▸ YOUR GOAL
The answer must consist solely of the lines from the one containing "brown triangle: (270, 105)" to the end of the entries below, repeated exactly.

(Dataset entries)
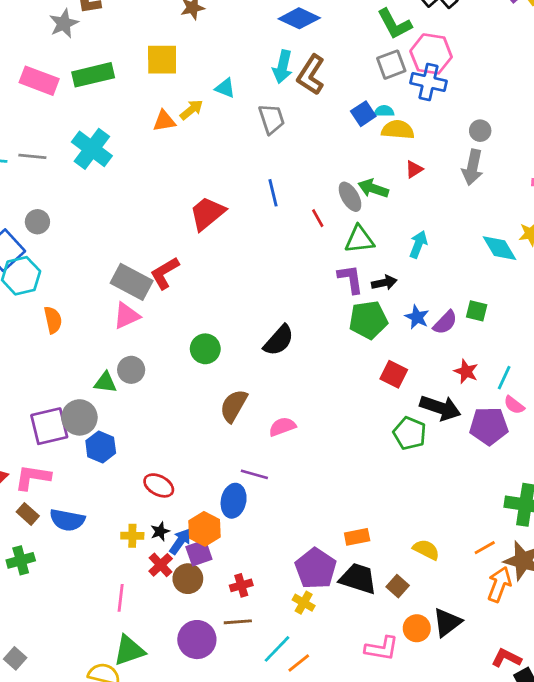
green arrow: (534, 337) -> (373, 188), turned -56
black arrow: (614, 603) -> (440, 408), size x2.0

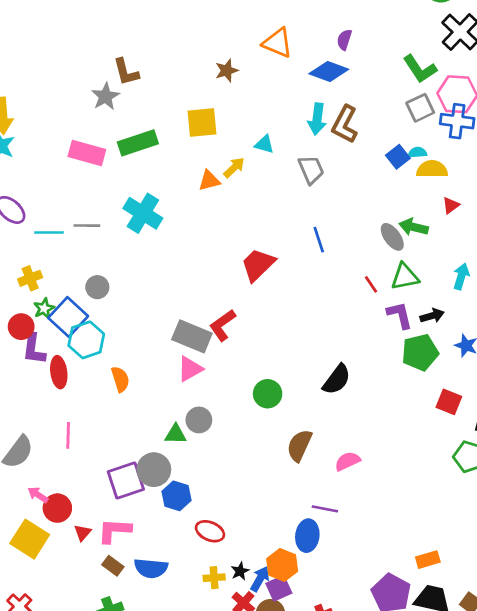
red line: (318, 218) -> (371, 284), moved
red ellipse: (159, 485) -> (210, 531), moved

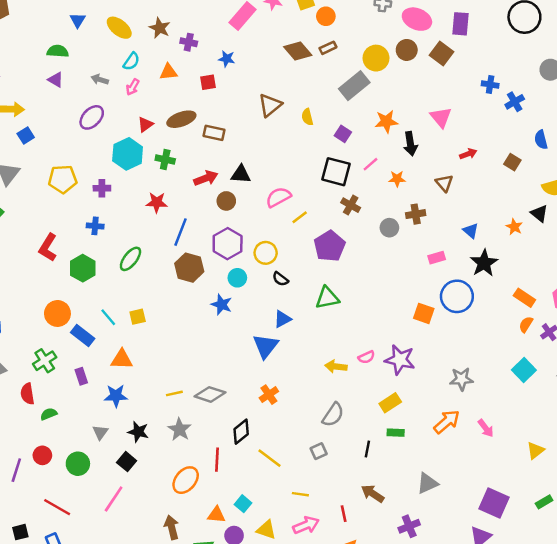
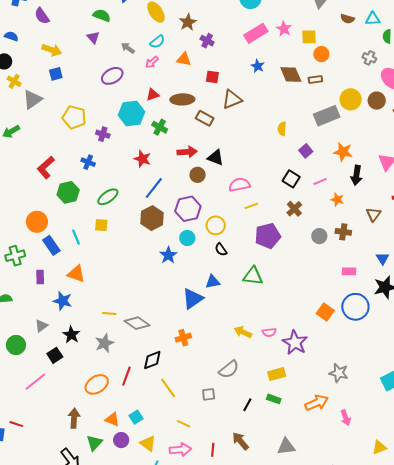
blue star: (227, 59) -> (258, 66), moved
brown triangle: (270, 105) -> (232, 99), moved
black square: (336, 172) -> (291, 179), size x0.7
yellow square: (138, 317) -> (101, 225), moved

▸ OUTPUT OF THE TASK
brown triangle: (270, 105) -> (232, 99), moved
black square: (336, 172) -> (291, 179), size x0.7
yellow square: (138, 317) -> (101, 225), moved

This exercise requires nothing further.